### What you have to do
Every record below must be written out exactly. Leave out the pictures.

### Material provided
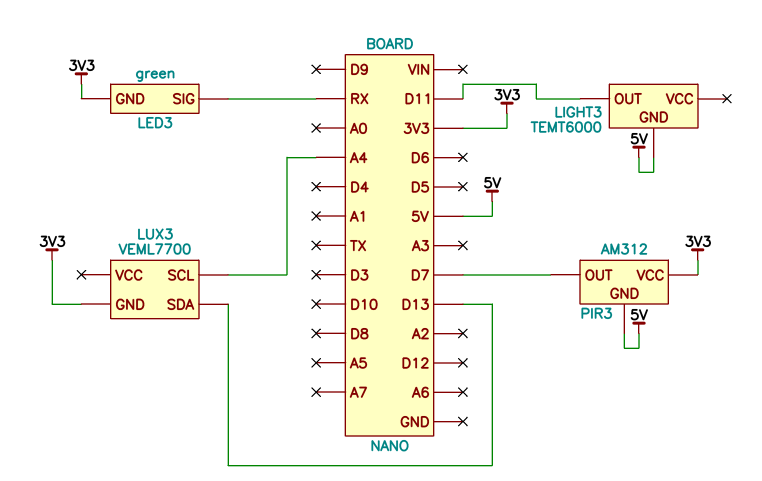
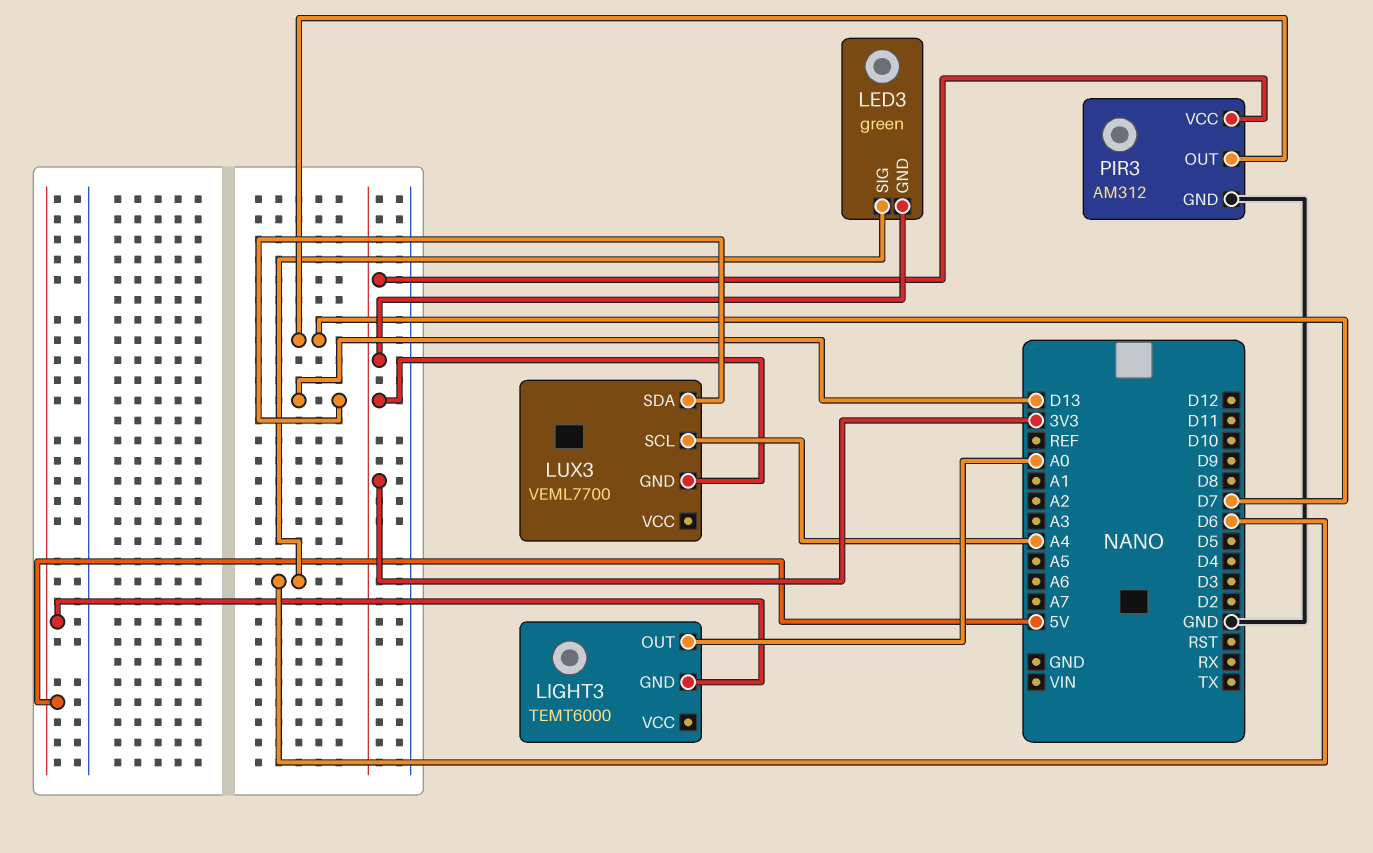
LED3 pin SIG: RX -> D6
LIGHT3 pin OUT: D11 -> A0
PIR3 pin GND: 5V -> GND

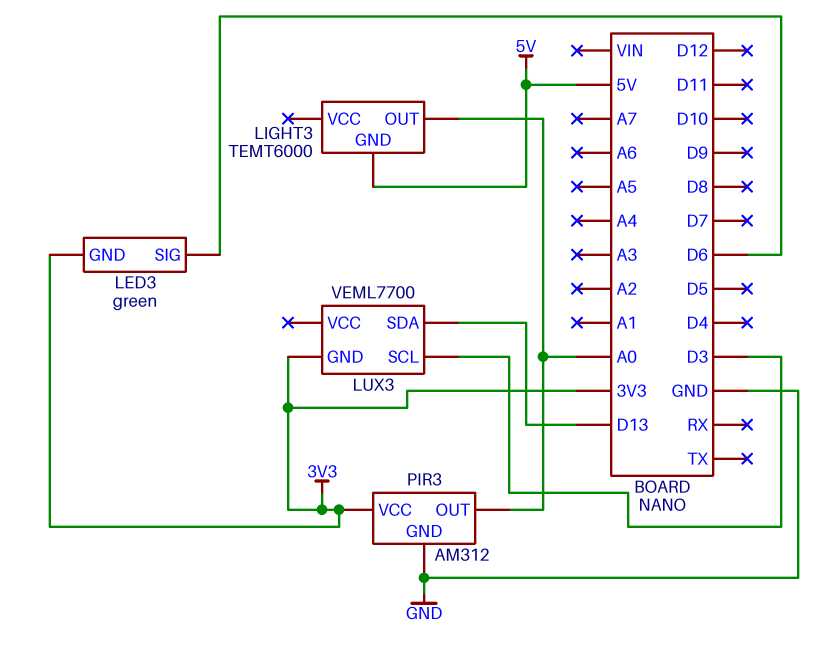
LUX3 pin SCL: A4 -> D3
PIR3 pin OUT: D7 -> A0

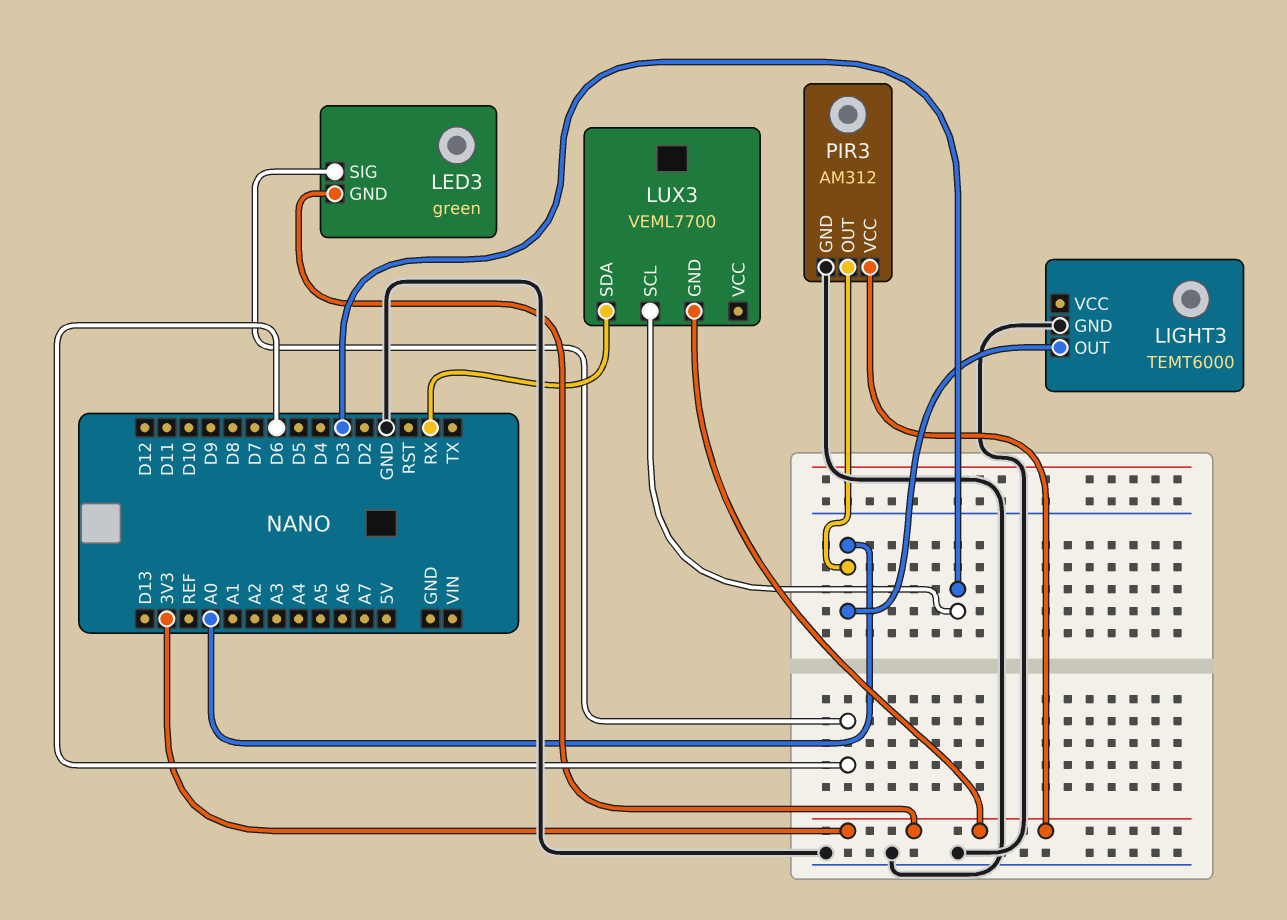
LIGHT3 pin GND: 5V -> GND
LUX3 pin SDA: D13 -> RX

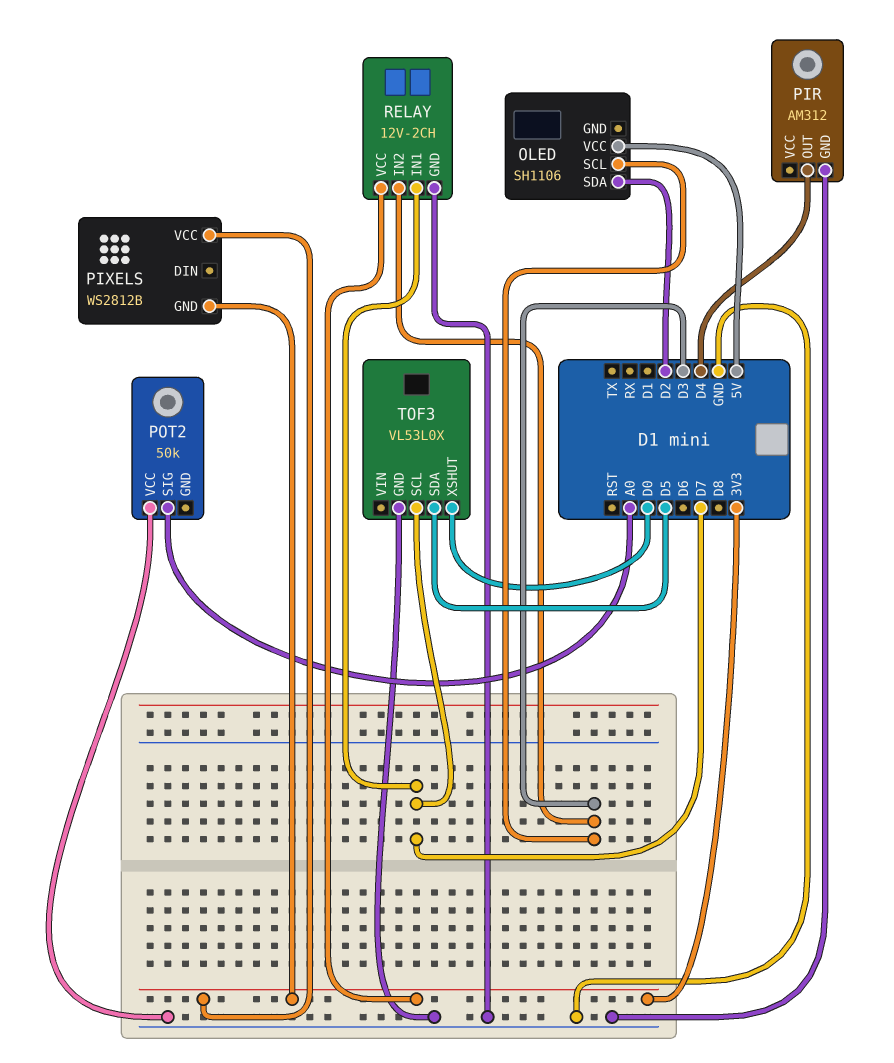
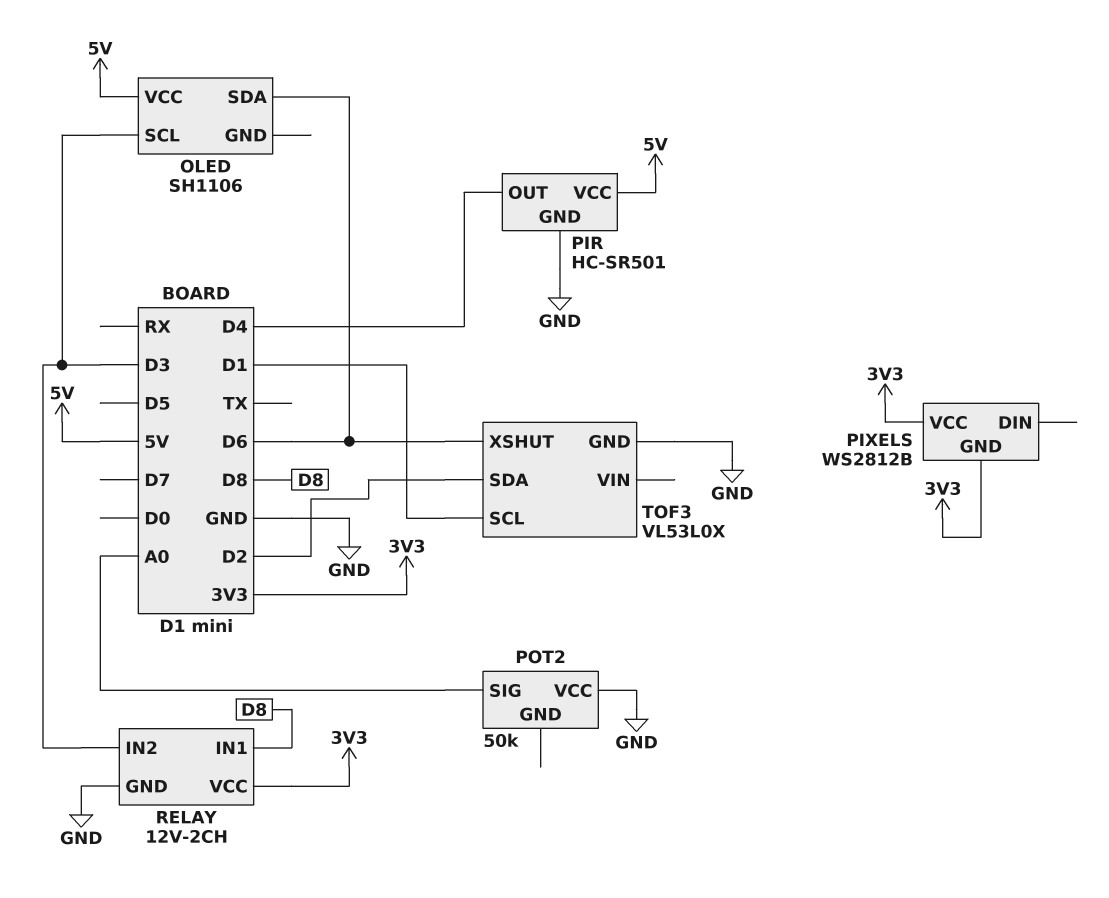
OLED pin SDA: D2 -> D6
PIR: AM312 -> HC-SR501
PIR pin VCC: none -> 5V
RELAY pin IN1: D7 -> D8
TOF3 pin SCL: D7 -> D1
TOF3 pin SDA: D5 -> D2
TOF3 pin XSHUT: D0 -> D6

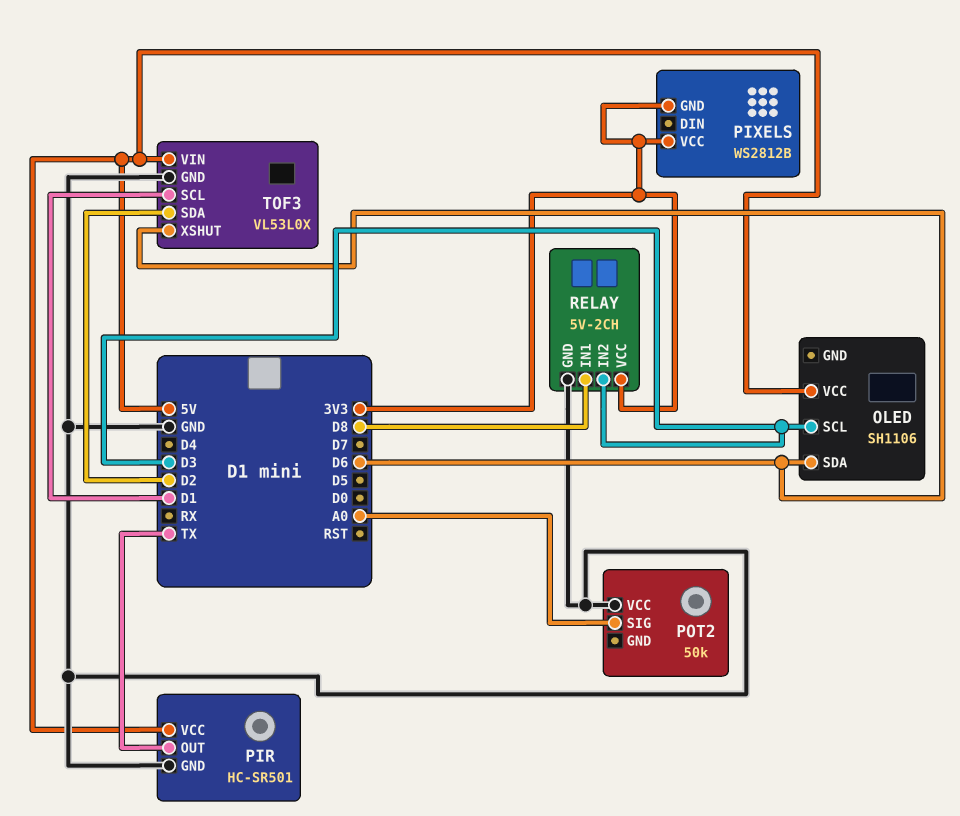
PIR pin OUT: D4 -> TX
RELAY: 12V-2CH -> 5V-2CH
TOF3 pin VIN: none -> 5V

### Result of this task
LED3 pin SIG: RX -> D6
LIGHT3 pin OUT: D11 -> A0
PIR3 pin GND: 5V -> GND

LUX3 pin SCL: A4 -> D3
PIR3 pin OUT: D7 -> A0

LIGHT3 pin GND: 5V -> GND
LUX3 pin SDA: D13 -> RX

OLED pin SDA: D2 -> D6
PIR: AM312 -> HC-SR501
PIR pin VCC: none -> 5V
RELAY pin IN1: D7 -> D8
TOF3 pin SCL: D7 -> D1
TOF3 pin SDA: D5 -> D2
TOF3 pin XSHUT: D0 -> D6

PIR pin OUT: D4 -> TX
RELAY: 12V-2CH -> 5V-2CH
TOF3 pin VIN: none -> 5V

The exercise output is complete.